Work to complete: The answer is to be the full listing, unchanged in every line.

Provided data:
*** Block opens ***
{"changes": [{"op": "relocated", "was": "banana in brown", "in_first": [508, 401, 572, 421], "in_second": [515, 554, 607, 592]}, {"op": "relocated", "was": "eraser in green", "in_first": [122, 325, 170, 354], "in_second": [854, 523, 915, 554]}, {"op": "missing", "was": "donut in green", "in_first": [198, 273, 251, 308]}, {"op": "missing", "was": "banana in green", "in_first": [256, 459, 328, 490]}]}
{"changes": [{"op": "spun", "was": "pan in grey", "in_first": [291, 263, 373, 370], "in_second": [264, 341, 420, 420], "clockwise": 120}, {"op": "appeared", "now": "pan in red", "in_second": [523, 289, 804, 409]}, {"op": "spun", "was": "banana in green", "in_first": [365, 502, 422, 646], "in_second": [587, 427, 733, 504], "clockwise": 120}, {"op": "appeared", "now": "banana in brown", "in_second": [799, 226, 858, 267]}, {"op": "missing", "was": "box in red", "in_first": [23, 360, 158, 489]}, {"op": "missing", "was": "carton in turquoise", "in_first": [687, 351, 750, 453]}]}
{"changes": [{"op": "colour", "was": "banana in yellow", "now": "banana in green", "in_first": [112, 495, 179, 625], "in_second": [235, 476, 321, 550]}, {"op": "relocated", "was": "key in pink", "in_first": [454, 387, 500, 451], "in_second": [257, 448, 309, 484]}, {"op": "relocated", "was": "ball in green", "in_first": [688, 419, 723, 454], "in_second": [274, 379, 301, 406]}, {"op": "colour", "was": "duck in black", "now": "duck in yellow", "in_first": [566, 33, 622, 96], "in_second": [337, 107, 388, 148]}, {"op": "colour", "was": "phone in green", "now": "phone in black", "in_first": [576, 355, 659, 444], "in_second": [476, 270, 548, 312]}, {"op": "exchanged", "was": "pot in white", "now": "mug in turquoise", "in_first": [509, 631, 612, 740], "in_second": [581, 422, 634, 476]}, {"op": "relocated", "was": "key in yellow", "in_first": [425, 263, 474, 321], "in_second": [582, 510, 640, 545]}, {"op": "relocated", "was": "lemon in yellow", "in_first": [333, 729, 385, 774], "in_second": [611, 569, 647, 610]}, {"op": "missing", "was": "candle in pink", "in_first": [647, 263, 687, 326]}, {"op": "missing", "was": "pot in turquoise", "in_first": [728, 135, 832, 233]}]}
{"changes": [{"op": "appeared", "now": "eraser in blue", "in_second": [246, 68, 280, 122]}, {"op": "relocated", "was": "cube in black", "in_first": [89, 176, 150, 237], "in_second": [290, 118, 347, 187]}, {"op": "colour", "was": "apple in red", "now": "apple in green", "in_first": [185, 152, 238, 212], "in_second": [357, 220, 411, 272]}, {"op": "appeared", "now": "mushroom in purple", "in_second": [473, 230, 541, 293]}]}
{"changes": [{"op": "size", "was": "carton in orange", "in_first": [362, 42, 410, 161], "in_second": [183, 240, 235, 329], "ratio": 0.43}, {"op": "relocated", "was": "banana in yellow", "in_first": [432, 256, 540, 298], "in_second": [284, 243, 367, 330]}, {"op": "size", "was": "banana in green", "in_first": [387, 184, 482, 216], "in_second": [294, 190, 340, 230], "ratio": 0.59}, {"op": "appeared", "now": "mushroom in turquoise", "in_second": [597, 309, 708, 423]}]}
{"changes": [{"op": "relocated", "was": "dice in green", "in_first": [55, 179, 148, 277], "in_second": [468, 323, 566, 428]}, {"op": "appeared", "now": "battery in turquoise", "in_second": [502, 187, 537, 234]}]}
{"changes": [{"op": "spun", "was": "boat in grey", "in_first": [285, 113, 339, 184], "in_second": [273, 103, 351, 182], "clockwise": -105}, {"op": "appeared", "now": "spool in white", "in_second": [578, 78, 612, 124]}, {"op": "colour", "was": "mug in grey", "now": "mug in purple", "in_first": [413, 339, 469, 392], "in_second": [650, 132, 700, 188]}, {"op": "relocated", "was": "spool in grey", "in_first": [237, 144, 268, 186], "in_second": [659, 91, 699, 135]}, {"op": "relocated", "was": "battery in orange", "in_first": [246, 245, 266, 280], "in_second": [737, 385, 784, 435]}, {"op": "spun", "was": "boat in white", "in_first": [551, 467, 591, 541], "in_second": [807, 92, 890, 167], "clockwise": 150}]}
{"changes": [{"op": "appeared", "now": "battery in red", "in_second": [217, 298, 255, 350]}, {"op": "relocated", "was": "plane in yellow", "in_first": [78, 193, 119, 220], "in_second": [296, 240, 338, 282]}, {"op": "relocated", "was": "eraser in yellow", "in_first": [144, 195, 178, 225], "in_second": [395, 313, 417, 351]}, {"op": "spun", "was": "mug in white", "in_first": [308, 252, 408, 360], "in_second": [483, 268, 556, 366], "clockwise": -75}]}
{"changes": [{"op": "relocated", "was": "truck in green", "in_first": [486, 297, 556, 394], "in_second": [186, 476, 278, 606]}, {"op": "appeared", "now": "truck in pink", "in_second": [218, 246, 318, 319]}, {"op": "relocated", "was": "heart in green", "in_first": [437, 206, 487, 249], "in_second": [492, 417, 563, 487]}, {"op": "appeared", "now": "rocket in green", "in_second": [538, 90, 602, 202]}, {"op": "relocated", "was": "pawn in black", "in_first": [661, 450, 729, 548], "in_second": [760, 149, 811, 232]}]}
*** Block closes ***
Task output:
{"changes": [{"op": "relocated", "was": "banana in brown", "in_first": [508, 401, 572, 421], "in_second": [515, 554, 607, 592]}, {"op": "relocated", "was": "eraser in green", "in_first": [122, 325, 170, 354], "in_second": [854, 523, 915, 554]}, {"op": "missing", "was": "donut in green", "in_first": [198, 273, 251, 308]}, {"op": "missing", "was": "banana in green", "in_first": [256, 459, 328, 490]}]}
{"changes": [{"op": "spun", "was": "pan in grey", "in_first": [291, 263, 373, 370], "in_second": [264, 341, 420, 420], "clockwise": 120}, {"op": "appeared", "now": "pan in red", "in_second": [523, 289, 804, 409]}, {"op": "spun", "was": "banana in green", "in_first": [365, 502, 422, 646], "in_second": [587, 427, 733, 504], "clockwise": 120}, {"op": "appeared", "now": "banana in brown", "in_second": [799, 226, 858, 267]}, {"op": "missing", "was": "box in red", "in_first": [23, 360, 158, 489]}, {"op": "missing", "was": "carton in turquoise", "in_first": [687, 351, 750, 453]}]}
{"changes": [{"op": "colour", "was": "banana in yellow", "now": "banana in green", "in_first": [112, 495, 179, 625], "in_second": [235, 476, 321, 550]}, {"op": "relocated", "was": "key in pink", "in_first": [454, 387, 500, 451], "in_second": [257, 448, 309, 484]}, {"op": "relocated", "was": "ball in green", "in_first": [688, 419, 723, 454], "in_second": [274, 379, 301, 406]}, {"op": "colour", "was": "duck in black", "now": "duck in yellow", "in_first": [566, 33, 622, 96], "in_second": [337, 107, 388, 148]}, {"op": "colour", "was": "phone in green", "now": "phone in black", "in_first": [576, 355, 659, 444], "in_second": [476, 270, 548, 312]}, {"op": "exchanged", "was": "pot in white", "now": "mug in turquoise", "in_first": [509, 631, 612, 740], "in_second": [581, 422, 634, 476]}, {"op": "relocated", "was": "key in yellow", "in_first": [425, 263, 474, 321], "in_second": [582, 510, 640, 545]}, {"op": "relocated", "was": "lemon in yellow", "in_first": [333, 729, 385, 774], "in_second": [611, 569, 647, 610]}, {"op": "missing", "was": "candle in pink", "in_first": [647, 263, 687, 326]}, {"op": "missing", "was": "pot in turquoise", "in_first": [728, 135, 832, 233]}]}
{"changes": [{"op": "appeared", "now": "eraser in blue", "in_second": [246, 68, 280, 122]}, {"op": "relocated", "was": "cube in black", "in_first": [89, 176, 150, 237], "in_second": [290, 118, 347, 187]}, {"op": "colour", "was": "apple in red", "now": "apple in green", "in_first": [185, 152, 238, 212], "in_second": [357, 220, 411, 272]}, {"op": "appeared", "now": "mushroom in purple", "in_second": [473, 230, 541, 293]}]}
{"changes": [{"op": "size", "was": "carton in orange", "in_first": [362, 42, 410, 161], "in_second": [183, 240, 235, 329], "ratio": 0.43}, {"op": "relocated", "was": "banana in yellow", "in_first": [432, 256, 540, 298], "in_second": [284, 243, 367, 330]}, {"op": "size", "was": "banana in green", "in_first": [387, 184, 482, 216], "in_second": [294, 190, 340, 230], "ratio": 0.59}, {"op": "appeared", "now": "mushroom in turquoise", "in_second": [597, 309, 708, 423]}]}
{"changes": [{"op": "relocated", "was": "dice in green", "in_first": [55, 179, 148, 277], "in_second": [468, 323, 566, 428]}, {"op": "appeared", "now": "battery in turquoise", "in_second": [502, 187, 537, 234]}]}
{"changes": [{"op": "spun", "was": "boat in grey", "in_first": [285, 113, 339, 184], "in_second": [273, 103, 351, 182], "clockwise": -105}, {"op": "appeared", "now": "spool in white", "in_second": [578, 78, 612, 124]}, {"op": "colour", "was": "mug in grey", "now": "mug in purple", "in_first": [413, 339, 469, 392], "in_second": [650, 132, 700, 188]}, {"op": "relocated", "was": "spool in grey", "in_first": [237, 144, 268, 186], "in_second": [659, 91, 699, 135]}, {"op": "relocated", "was": "battery in orange", "in_first": [246, 245, 266, 280], "in_second": [737, 385, 784, 435]}, {"op": "spun", "was": "boat in white", "in_first": [551, 467, 591, 541], "in_second": [807, 92, 890, 167], "clockwise": 150}]}
{"changes": [{"op": "appeared", "now": "battery in red", "in_second": [217, 298, 255, 350]}, {"op": "relocated", "was": "plane in yellow", "in_first": [78, 193, 119, 220], "in_second": [296, 240, 338, 282]}, {"op": "relocated", "was": "eraser in yellow", "in_first": [144, 195, 178, 225], "in_second": [395, 313, 417, 351]}, {"op": "spun", "was": "mug in white", "in_first": [308, 252, 408, 360], "in_second": [483, 268, 556, 366], "clockwise": -75}]}
{"changes": [{"op": "relocated", "was": "truck in green", "in_first": [486, 297, 556, 394], "in_second": [186, 476, 278, 606]}, {"op": "appeared", "now": "truck in pink", "in_second": [218, 246, 318, 319]}, {"op": "relocated", "was": "heart in green", "in_first": [437, 206, 487, 249], "in_second": [492, 417, 563, 487]}, {"op": "appeared", "now": "rocket in green", "in_second": [538, 90, 602, 202]}, {"op": "relocated", "was": "pawn in black", "in_first": [661, 450, 729, 548], "in_second": [760, 149, 811, 232]}]}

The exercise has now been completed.